Task inputs:
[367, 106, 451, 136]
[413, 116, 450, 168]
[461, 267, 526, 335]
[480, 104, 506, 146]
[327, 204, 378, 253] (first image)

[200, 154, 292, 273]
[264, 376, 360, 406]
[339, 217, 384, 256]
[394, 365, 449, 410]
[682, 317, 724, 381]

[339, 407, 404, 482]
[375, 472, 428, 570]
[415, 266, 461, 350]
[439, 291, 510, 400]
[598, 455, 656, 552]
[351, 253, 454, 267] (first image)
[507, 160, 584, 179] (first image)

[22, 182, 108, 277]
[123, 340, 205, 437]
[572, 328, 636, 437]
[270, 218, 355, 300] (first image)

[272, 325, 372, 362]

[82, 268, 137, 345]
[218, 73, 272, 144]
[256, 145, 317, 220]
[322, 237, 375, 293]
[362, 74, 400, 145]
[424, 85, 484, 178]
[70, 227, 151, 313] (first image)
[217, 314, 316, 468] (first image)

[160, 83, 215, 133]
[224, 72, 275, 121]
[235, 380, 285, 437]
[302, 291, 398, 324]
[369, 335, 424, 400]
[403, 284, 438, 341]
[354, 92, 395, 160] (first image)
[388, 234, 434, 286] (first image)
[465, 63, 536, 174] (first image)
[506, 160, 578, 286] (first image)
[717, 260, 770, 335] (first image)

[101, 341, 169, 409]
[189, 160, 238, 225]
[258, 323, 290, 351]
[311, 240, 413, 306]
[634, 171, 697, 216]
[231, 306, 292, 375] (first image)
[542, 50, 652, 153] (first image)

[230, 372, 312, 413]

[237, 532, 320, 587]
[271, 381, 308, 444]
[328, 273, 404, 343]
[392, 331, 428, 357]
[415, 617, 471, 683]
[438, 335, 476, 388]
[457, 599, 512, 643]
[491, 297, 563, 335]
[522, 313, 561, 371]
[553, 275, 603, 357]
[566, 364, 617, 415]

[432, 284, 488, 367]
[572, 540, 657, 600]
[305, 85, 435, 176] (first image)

Task requirements:
Each line must be given again exactly as written above.

Finished exercise:
[367, 106, 451, 136]
[413, 116, 450, 168]
[461, 267, 526, 335]
[480, 104, 506, 146]
[327, 204, 378, 253] (first image)

[200, 154, 292, 273]
[264, 376, 360, 406]
[339, 217, 384, 256]
[394, 365, 449, 410]
[682, 317, 724, 381]

[339, 407, 404, 482]
[375, 472, 428, 570]
[415, 266, 461, 350]
[439, 291, 510, 400]
[598, 455, 656, 552]
[351, 253, 454, 267] (first image)
[507, 160, 584, 179] (first image)

[22, 182, 108, 277]
[123, 340, 205, 437]
[572, 328, 636, 437]
[270, 218, 355, 300] (first image)

[272, 325, 372, 362]

[82, 268, 137, 345]
[218, 73, 272, 144]
[256, 145, 317, 220]
[322, 237, 375, 293]
[362, 74, 400, 145]
[424, 85, 484, 178]
[70, 227, 151, 313] (first image)
[217, 314, 316, 468] (first image)

[160, 83, 215, 133]
[224, 72, 275, 121]
[235, 380, 285, 437]
[302, 291, 398, 324]
[369, 335, 424, 400]
[403, 284, 438, 341]
[354, 92, 395, 160] (first image)
[388, 234, 434, 286] (first image)
[465, 63, 536, 174] (first image)
[506, 160, 578, 286] (first image)
[717, 260, 770, 335] (first image)

[101, 341, 169, 409]
[189, 160, 238, 225]
[258, 323, 290, 351]
[311, 240, 413, 306]
[634, 171, 697, 216]
[231, 306, 292, 375] (first image)
[542, 50, 652, 153] (first image)

[230, 372, 312, 413]

[237, 532, 320, 587]
[271, 381, 308, 444]
[328, 273, 404, 343]
[392, 331, 428, 357]
[415, 617, 471, 683]
[438, 335, 476, 388]
[457, 599, 512, 643]
[491, 297, 563, 335]
[522, 313, 561, 371]
[553, 275, 603, 357]
[566, 364, 617, 415]

[432, 284, 488, 367]
[572, 540, 657, 600]
[305, 85, 435, 176] (first image)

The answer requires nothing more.